What you will do:
Give again, unaltered, the lines of the listing below that run from the line having "gone | aqua" through the line having "bright yellow pocket".

Extracted information:

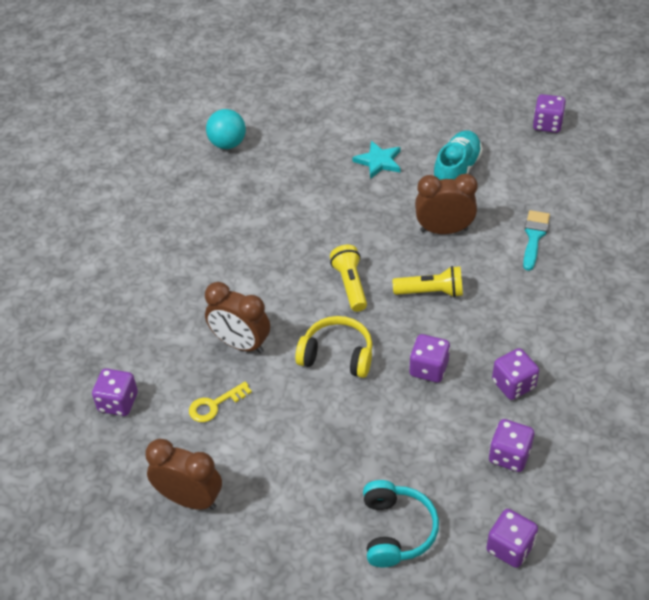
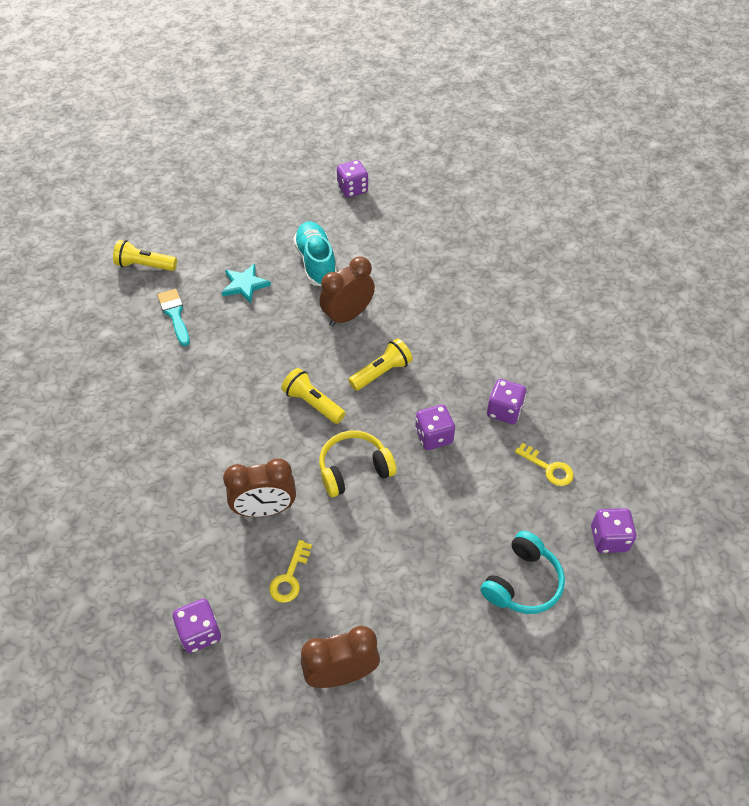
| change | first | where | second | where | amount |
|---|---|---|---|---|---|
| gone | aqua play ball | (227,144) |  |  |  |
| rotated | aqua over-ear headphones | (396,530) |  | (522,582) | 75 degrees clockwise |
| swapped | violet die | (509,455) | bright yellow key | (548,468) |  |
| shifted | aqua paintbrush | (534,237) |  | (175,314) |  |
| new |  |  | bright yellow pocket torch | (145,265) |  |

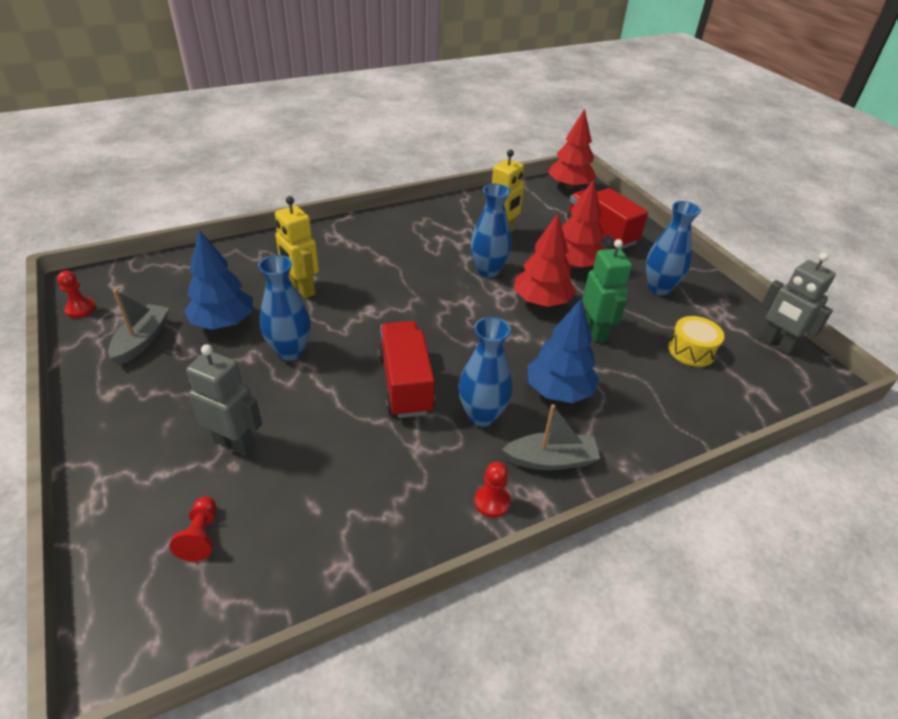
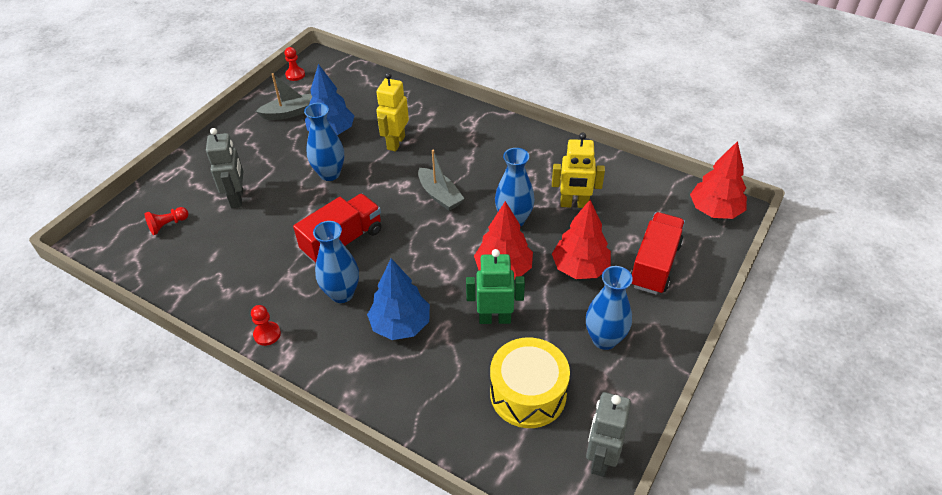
| change | first | where | second | where | amount |
|---|---|---|---|---|---|
| shifted | ash-grey sailboat | (551,460) |  | (440,195) |  |
| rotated | green toy robot | (595,331) |  | (495,318) | 135 degrees counterclockwise |
| scaled | bright yellow drum | (691,350) |  | (528,393) | x1.62 |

Solution to this exercise:
| gone | aqua play ball | (227,144) |  |  |  |
| rotated | aqua over-ear headphones | (396,530) |  | (522,582) | 75 degrees clockwise |
| swapped | violet die | (509,455) | bright yellow key | (548,468) |  |
| shifted | aqua paintbrush | (534,237) |  | (175,314) |  |
| new |  |  | bright yellow pocket torch | (145,265) |  |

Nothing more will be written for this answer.